EXTRACTED INFORMATION:
--------
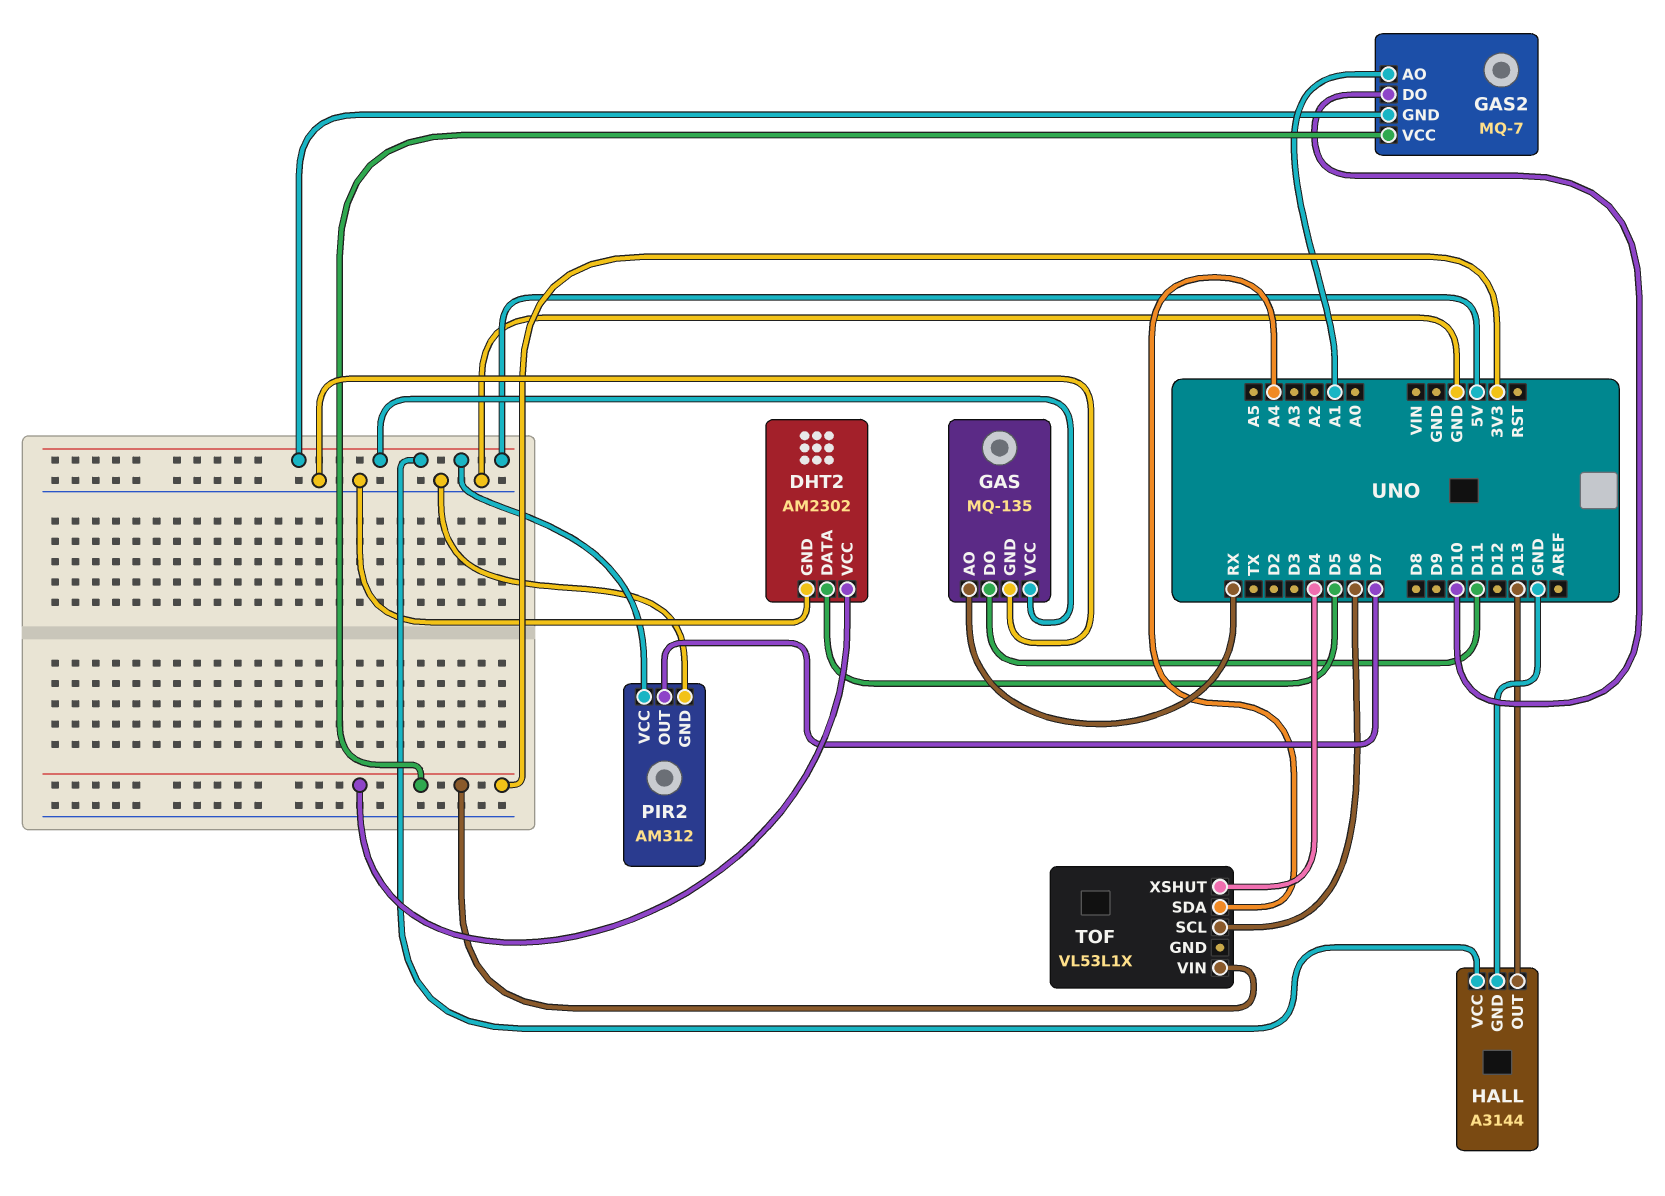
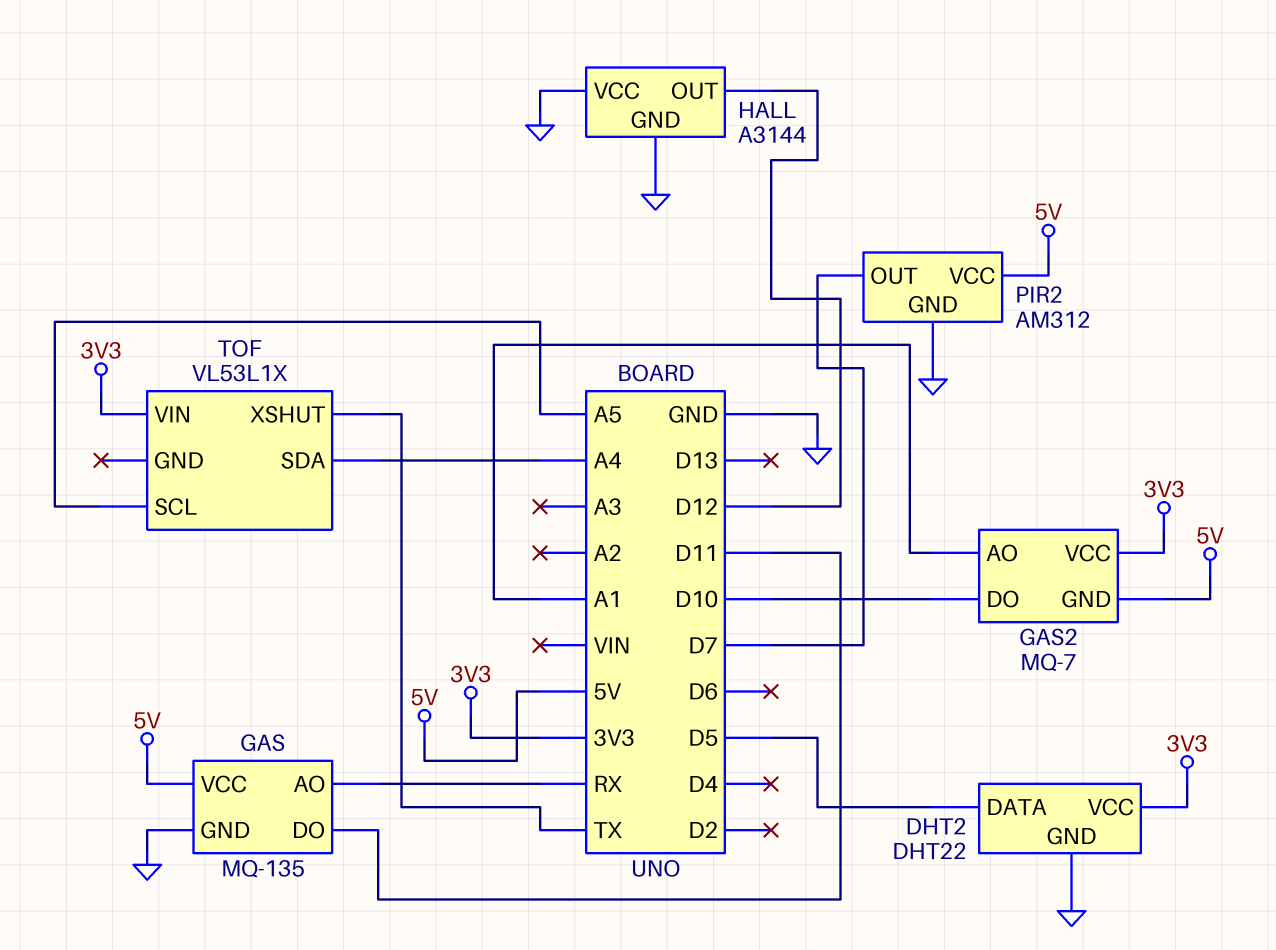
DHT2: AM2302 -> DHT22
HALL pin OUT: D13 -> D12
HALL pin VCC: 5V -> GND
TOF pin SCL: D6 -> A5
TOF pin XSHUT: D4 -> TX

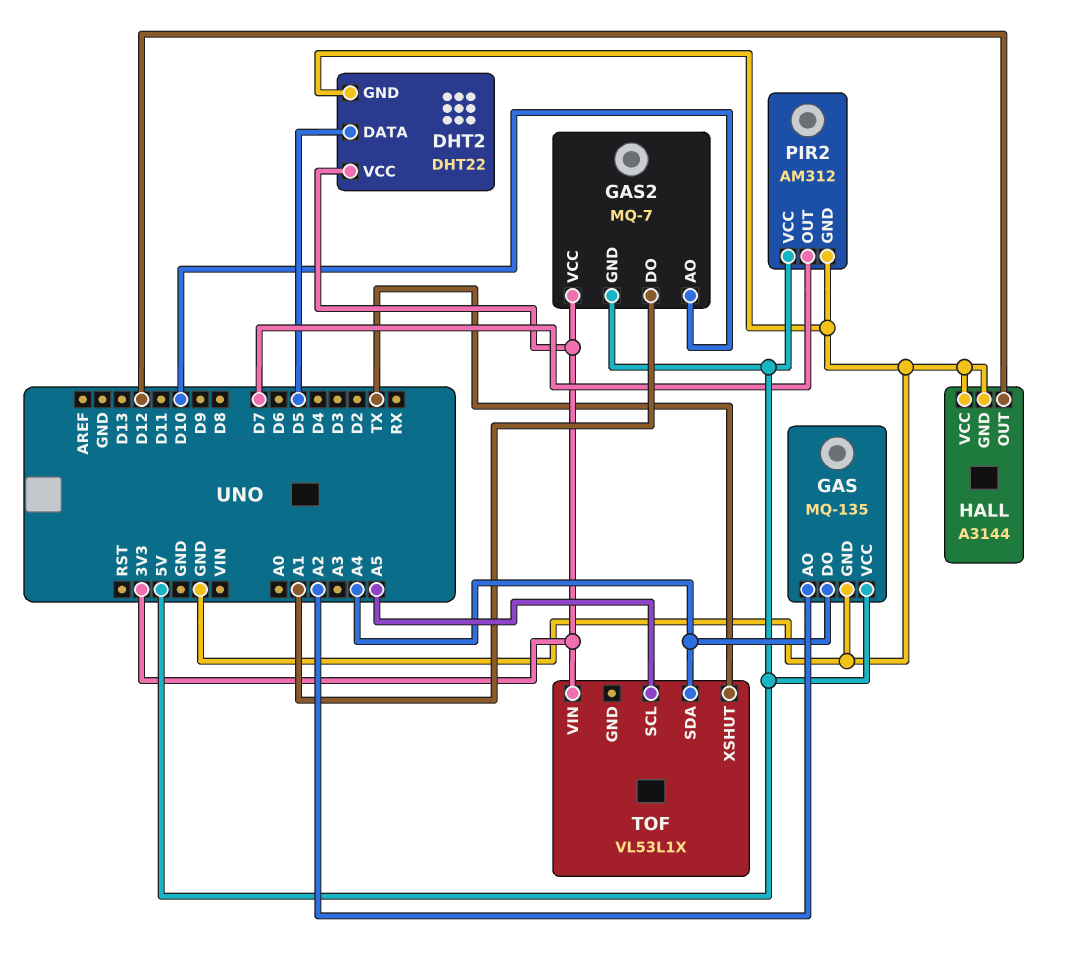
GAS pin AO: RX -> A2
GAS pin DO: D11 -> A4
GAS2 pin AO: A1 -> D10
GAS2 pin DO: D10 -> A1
--------
PROBLEM TO SOLVE: Give every record again without changing a word. Exclude the pictures.

THE COMPLETED TASK:
DHT2: AM2302 -> DHT22
HALL pin OUT: D13 -> D12
HALL pin VCC: 5V -> GND
TOF pin SCL: D6 -> A5
TOF pin XSHUT: D4 -> TX

GAS pin AO: RX -> A2
GAS pin DO: D11 -> A4
GAS2 pin AO: A1 -> D10
GAS2 pin DO: D10 -> A1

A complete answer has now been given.